→ DATA SHOWN
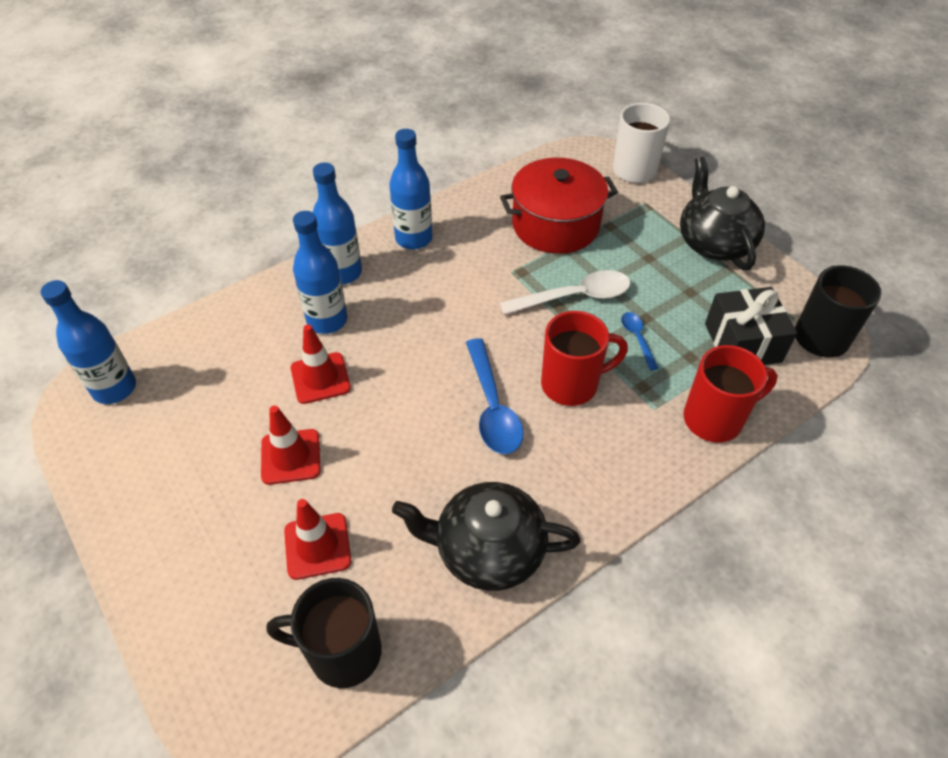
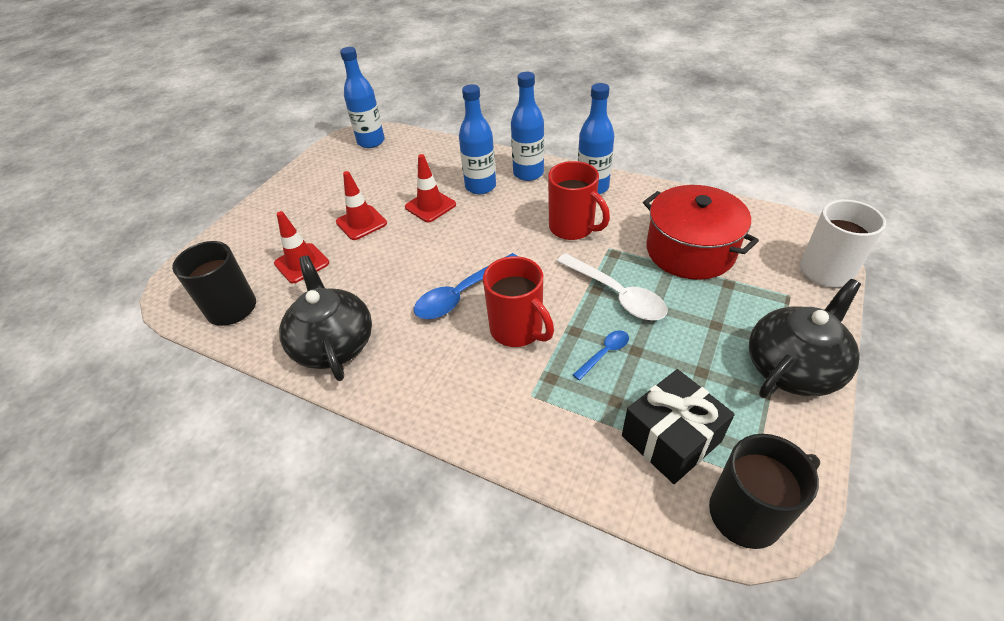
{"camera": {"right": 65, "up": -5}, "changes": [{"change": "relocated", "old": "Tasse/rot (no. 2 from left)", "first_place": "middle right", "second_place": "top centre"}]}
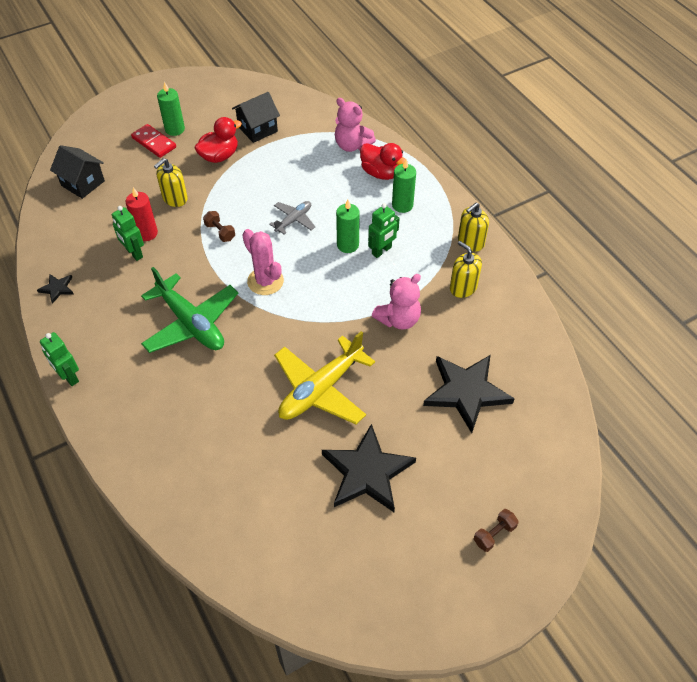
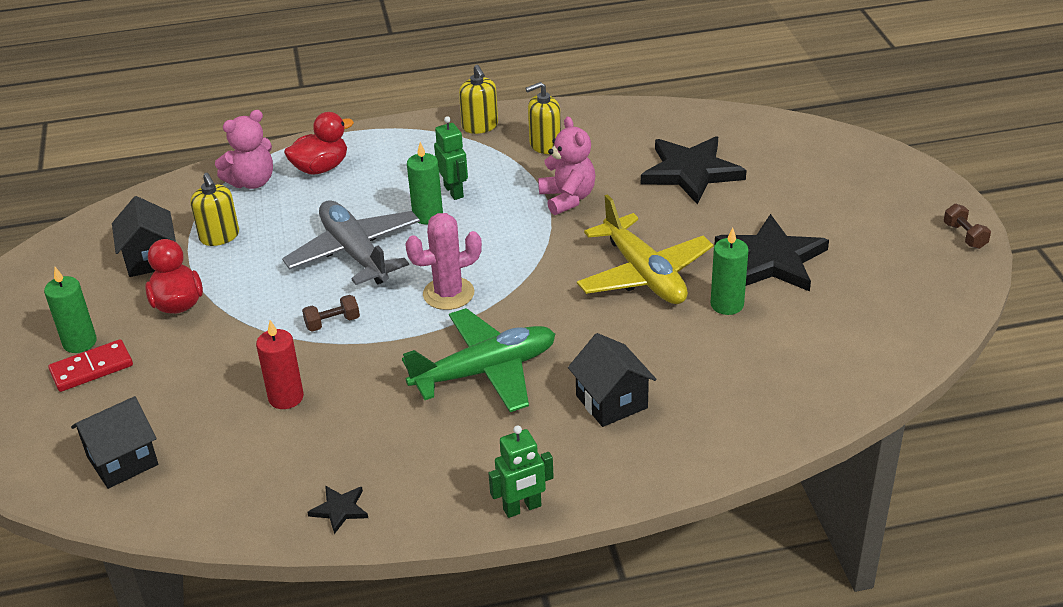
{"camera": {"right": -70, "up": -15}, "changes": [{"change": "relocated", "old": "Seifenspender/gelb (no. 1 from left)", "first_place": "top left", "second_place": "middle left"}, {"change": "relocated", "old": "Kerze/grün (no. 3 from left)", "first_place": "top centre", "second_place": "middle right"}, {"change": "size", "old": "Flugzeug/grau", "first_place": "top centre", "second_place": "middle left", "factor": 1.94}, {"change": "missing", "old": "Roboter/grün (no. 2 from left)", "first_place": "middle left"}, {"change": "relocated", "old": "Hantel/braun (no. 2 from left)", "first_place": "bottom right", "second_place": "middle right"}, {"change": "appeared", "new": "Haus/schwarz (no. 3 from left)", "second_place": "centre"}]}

* * *

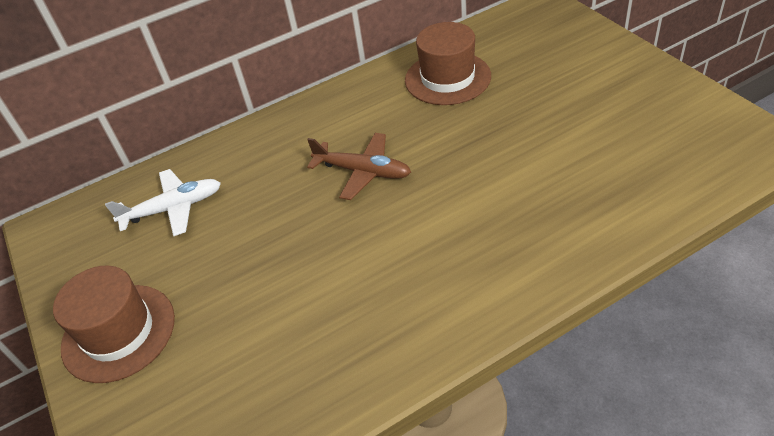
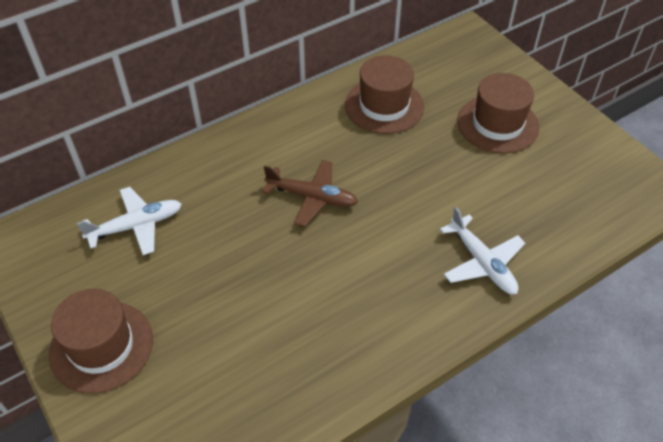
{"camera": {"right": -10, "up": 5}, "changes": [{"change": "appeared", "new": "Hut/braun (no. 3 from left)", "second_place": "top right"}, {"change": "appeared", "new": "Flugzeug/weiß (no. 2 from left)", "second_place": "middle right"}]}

→ GOAL OF THE EXERCISE
Among these entries, how many lines include the string "braun"? Reply with the number by itself.

→ REPLY
2